Start of Block

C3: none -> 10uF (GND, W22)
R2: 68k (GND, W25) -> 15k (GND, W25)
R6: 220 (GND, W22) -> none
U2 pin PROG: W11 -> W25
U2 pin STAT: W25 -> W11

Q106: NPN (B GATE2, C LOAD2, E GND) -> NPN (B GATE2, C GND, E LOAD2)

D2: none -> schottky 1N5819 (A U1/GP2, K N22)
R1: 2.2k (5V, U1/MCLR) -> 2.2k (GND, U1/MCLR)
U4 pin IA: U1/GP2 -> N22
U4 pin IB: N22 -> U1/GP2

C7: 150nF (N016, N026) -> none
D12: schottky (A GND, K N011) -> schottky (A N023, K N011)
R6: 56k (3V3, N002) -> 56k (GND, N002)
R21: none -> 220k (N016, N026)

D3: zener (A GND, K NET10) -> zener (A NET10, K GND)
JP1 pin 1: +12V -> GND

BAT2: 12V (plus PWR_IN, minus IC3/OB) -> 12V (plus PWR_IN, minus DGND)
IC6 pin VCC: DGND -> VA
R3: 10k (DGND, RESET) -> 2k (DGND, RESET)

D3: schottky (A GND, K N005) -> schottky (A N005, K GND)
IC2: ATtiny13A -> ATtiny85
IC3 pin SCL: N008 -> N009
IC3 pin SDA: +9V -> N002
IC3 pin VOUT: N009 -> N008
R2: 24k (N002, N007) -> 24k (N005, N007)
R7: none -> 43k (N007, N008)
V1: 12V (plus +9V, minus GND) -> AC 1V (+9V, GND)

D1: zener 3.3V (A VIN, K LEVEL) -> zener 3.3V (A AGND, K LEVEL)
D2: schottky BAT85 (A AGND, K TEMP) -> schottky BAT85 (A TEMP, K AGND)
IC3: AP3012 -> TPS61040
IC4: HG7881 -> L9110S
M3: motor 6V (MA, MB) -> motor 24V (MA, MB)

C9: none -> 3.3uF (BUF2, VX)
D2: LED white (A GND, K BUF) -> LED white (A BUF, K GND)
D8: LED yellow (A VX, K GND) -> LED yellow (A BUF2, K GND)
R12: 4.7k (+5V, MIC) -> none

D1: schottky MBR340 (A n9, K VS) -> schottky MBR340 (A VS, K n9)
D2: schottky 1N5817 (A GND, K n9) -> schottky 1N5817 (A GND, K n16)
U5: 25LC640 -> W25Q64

End of Block

YOUR ASSIGNMENT = Only the line containing "D1: schottky MBR340" and the lines after it, through the end of the data, should be copied, exactly as they are.

ANSWER BOX =
D1: schottky MBR340 (A n9, K VS) -> schottky MBR340 (A VS, K n9)
D2: schottky 1N5817 (A GND, K n9) -> schottky 1N5817 (A GND, K n16)
U5: 25LC640 -> W25Q64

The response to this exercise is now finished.